**Input material:**
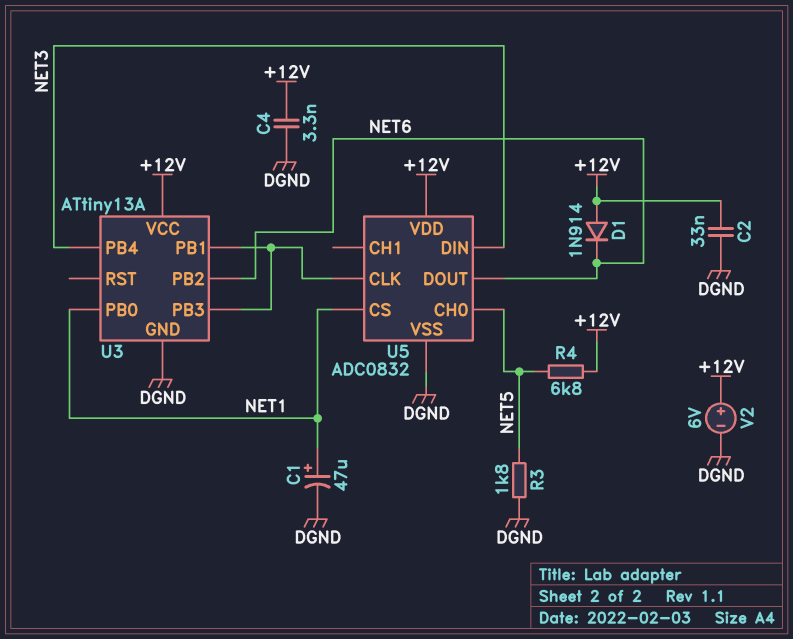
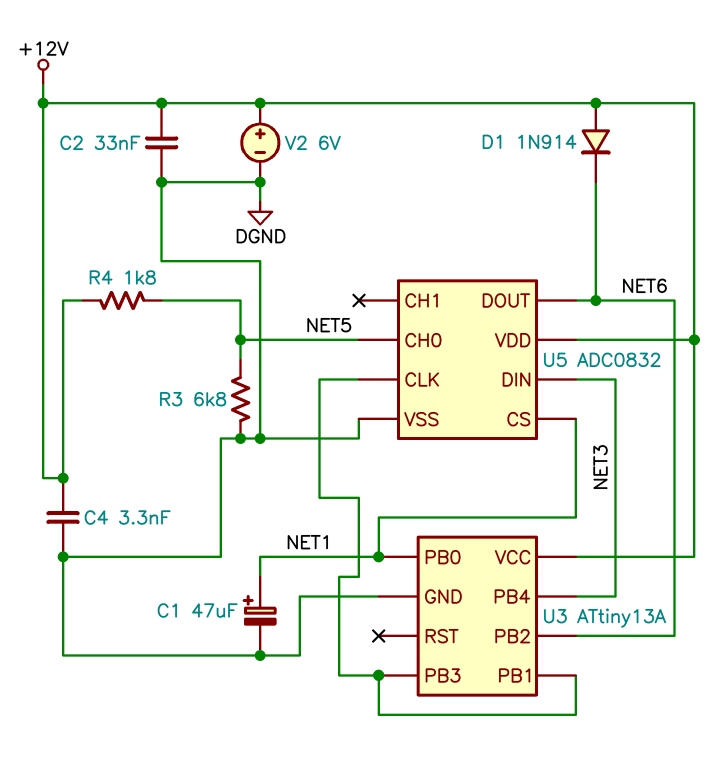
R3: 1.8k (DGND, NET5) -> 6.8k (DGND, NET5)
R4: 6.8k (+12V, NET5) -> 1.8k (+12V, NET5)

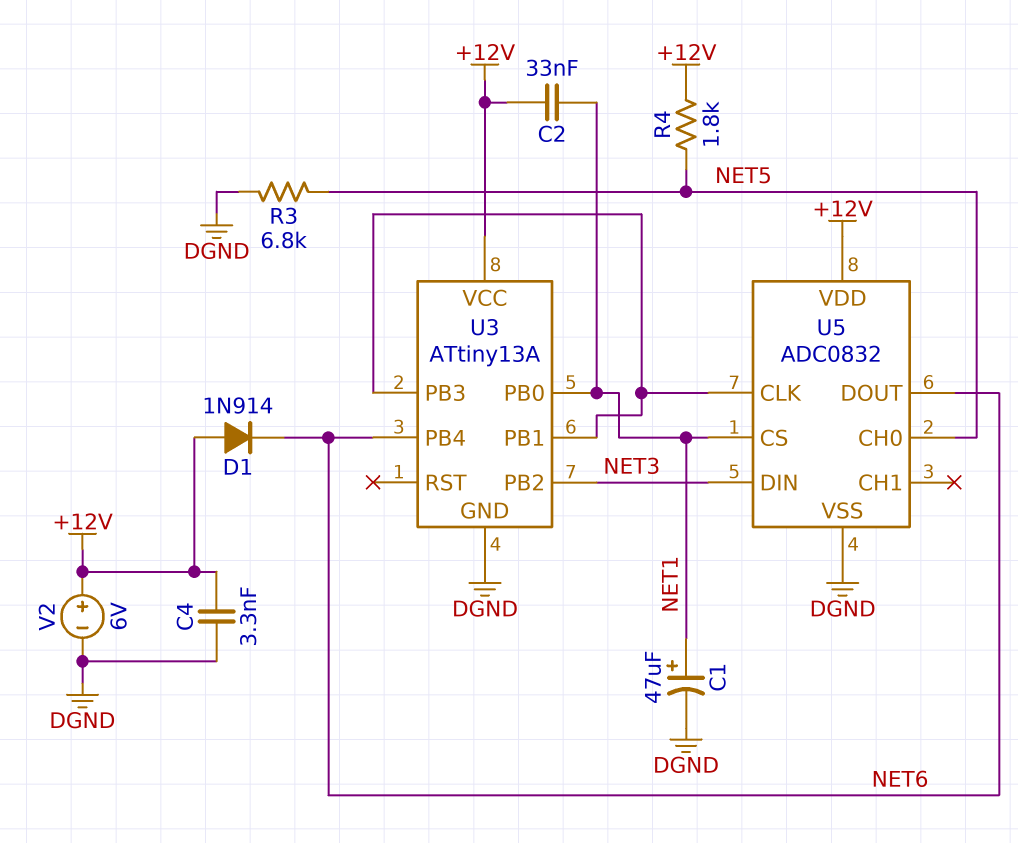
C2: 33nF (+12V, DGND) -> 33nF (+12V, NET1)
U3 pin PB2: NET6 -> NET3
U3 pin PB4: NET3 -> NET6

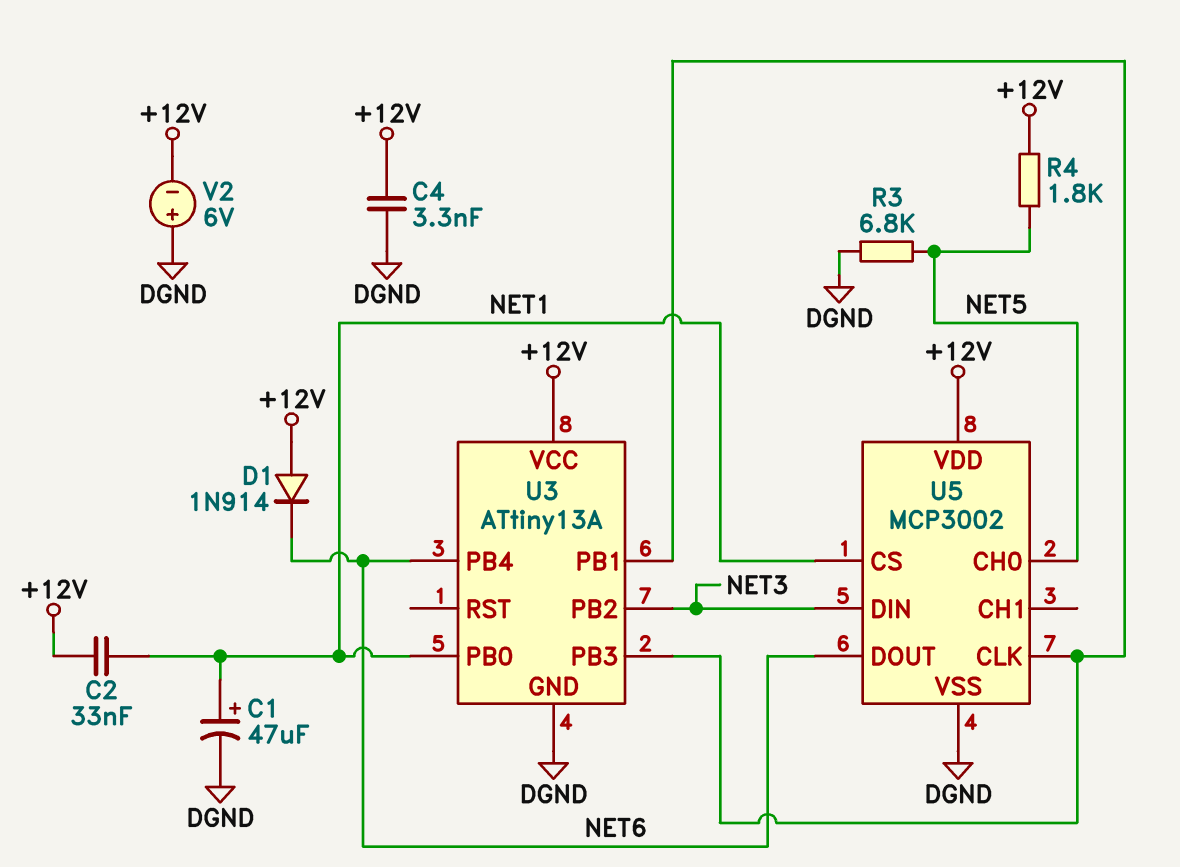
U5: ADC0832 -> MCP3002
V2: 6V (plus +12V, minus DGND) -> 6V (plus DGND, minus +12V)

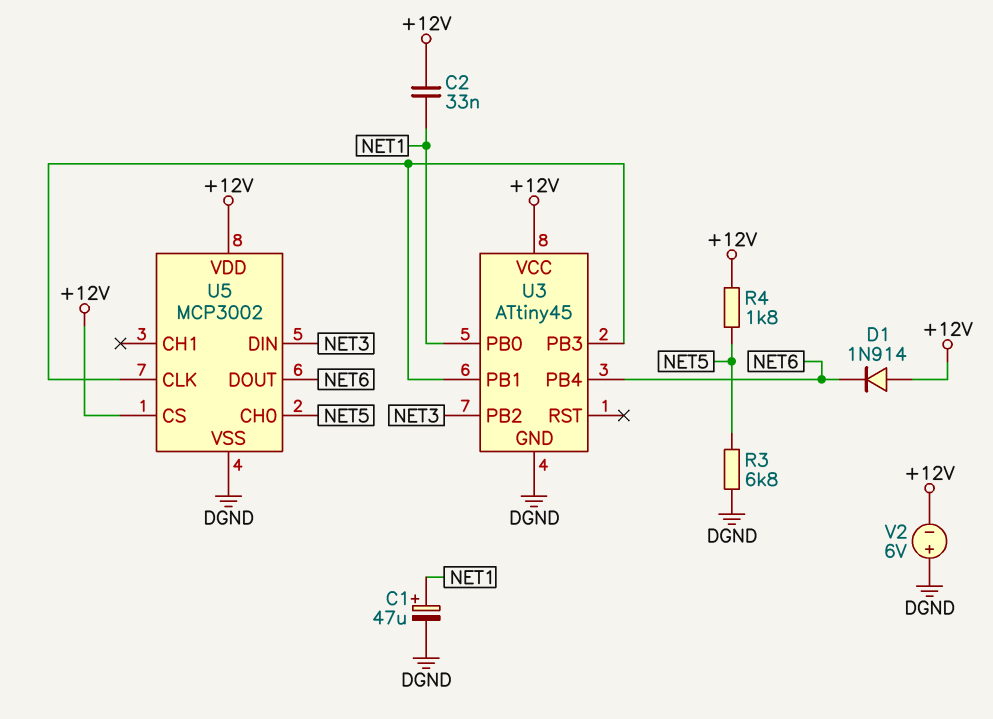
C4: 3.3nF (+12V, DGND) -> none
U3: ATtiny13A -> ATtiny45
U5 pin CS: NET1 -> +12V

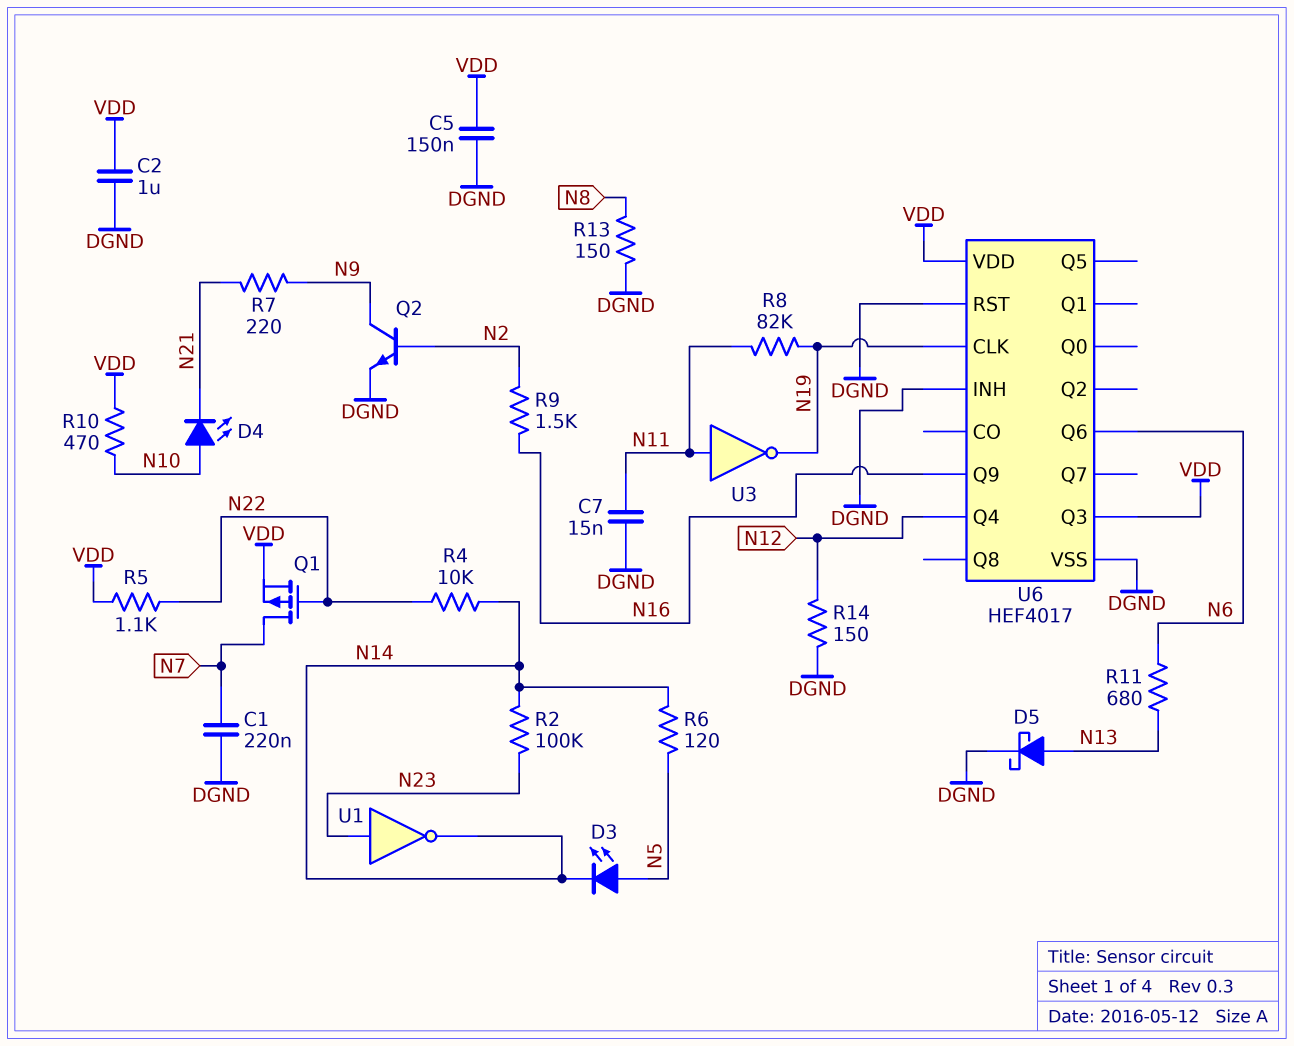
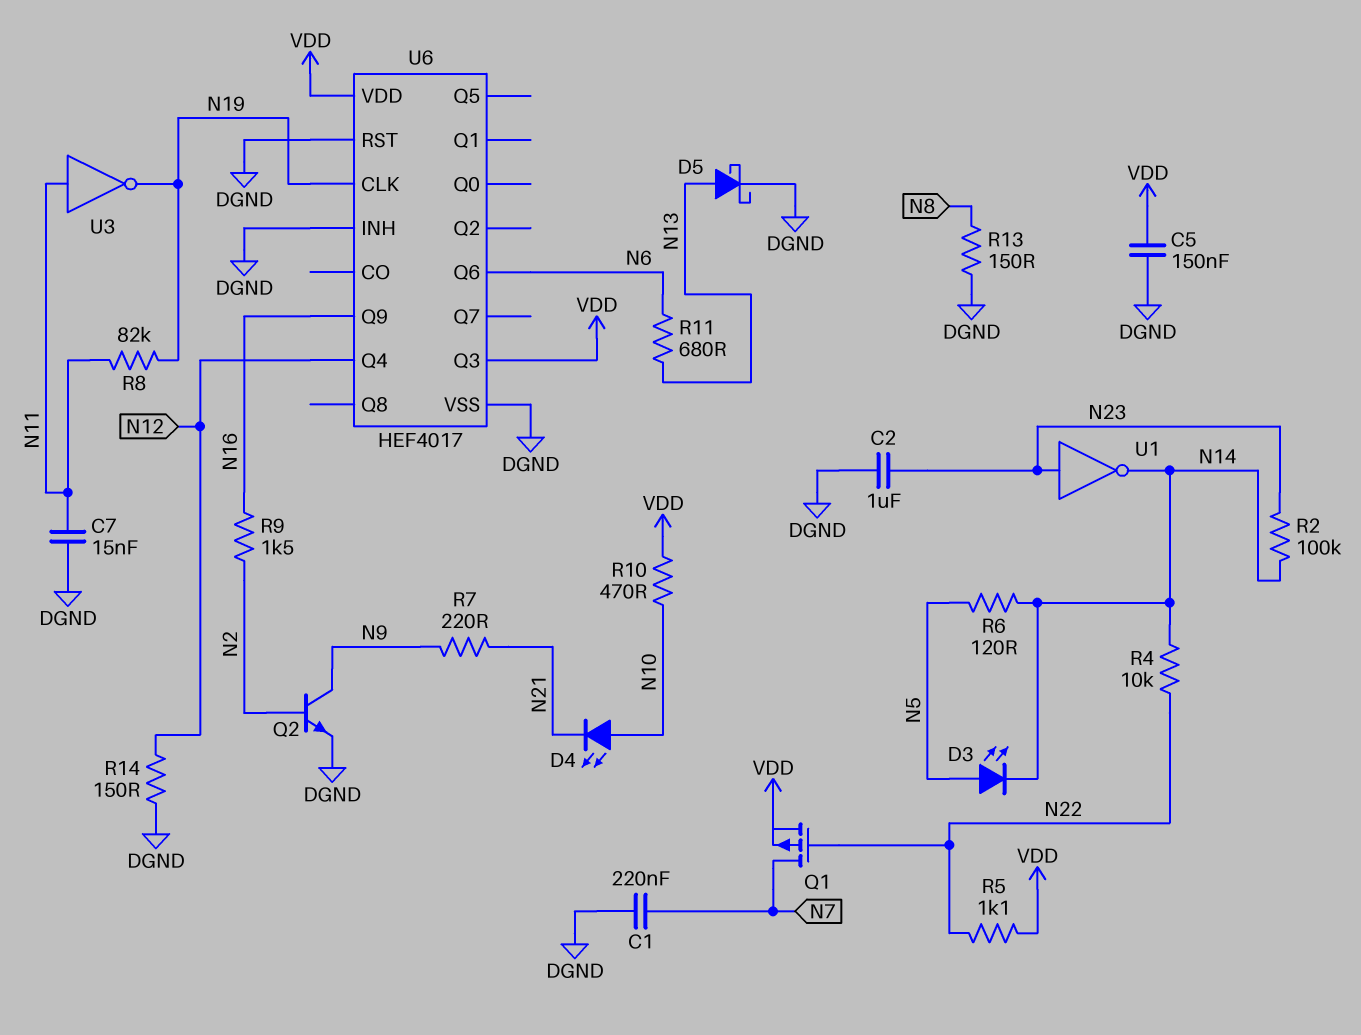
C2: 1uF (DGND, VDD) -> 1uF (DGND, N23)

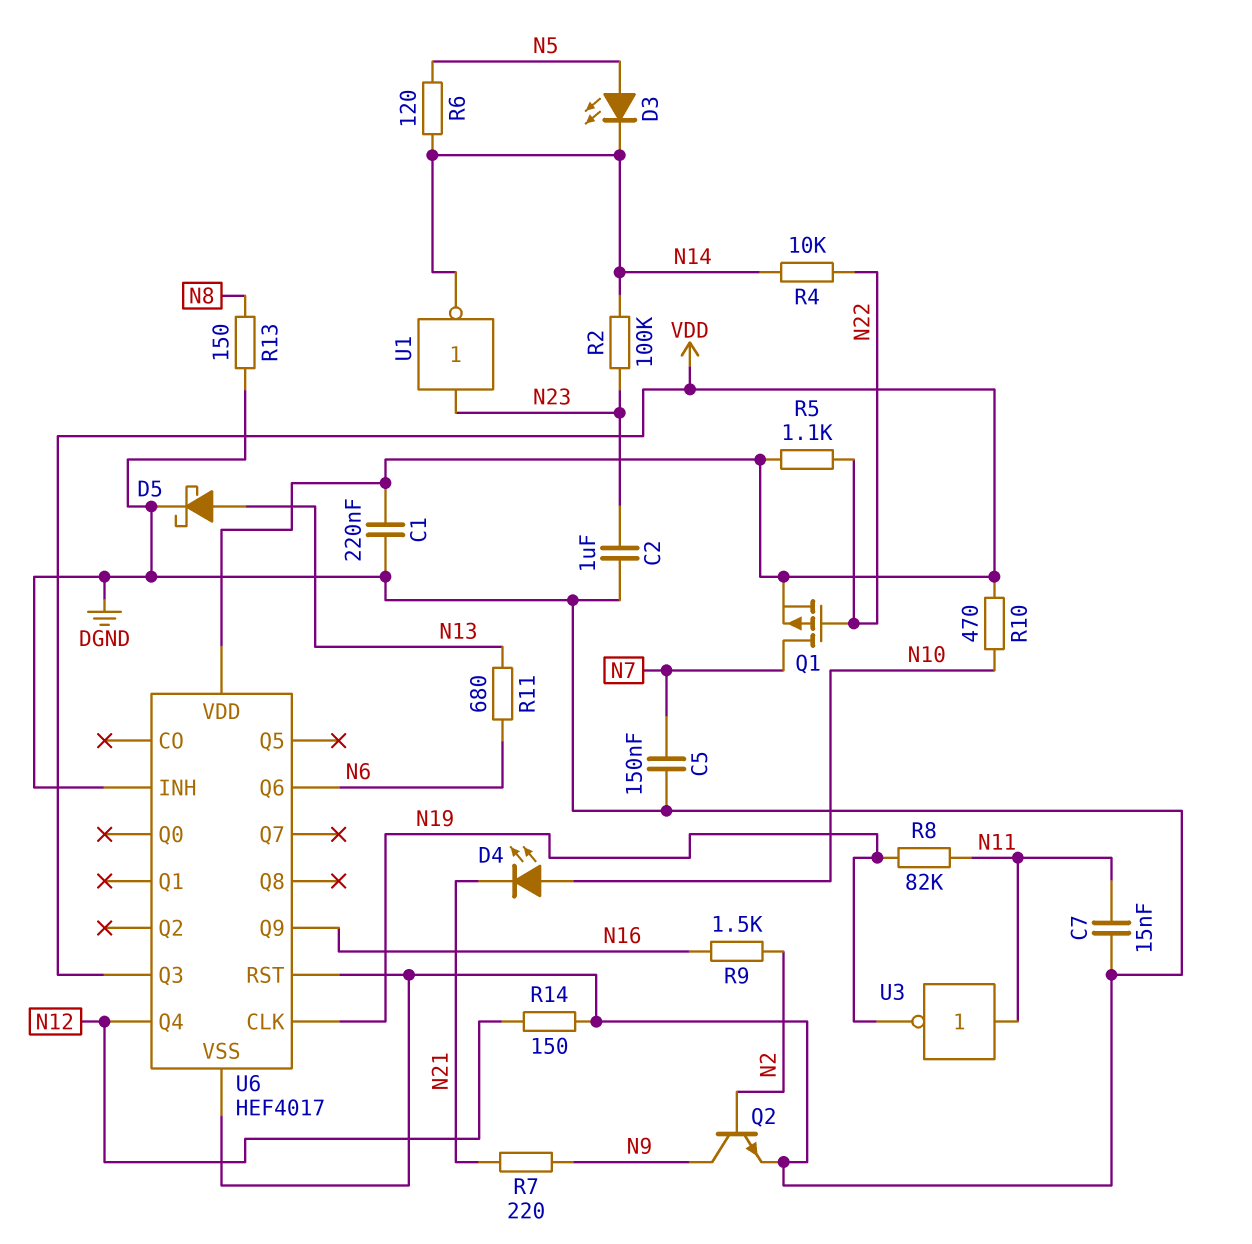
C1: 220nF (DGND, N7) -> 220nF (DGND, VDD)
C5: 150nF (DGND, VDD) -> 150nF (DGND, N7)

**The task:**
Print, please, exactly the lines from the one holding "U5 pin CS: NET1 -> +12V" through the final line of the data, both included, while leaving out each picture.

**Solution to this exercise:**
U5 pin CS: NET1 -> +12V

C2: 1uF (DGND, VDD) -> 1uF (DGND, N23)

C1: 220nF (DGND, N7) -> 220nF (DGND, VDD)
C5: 150nF (DGND, VDD) -> 150nF (DGND, N7)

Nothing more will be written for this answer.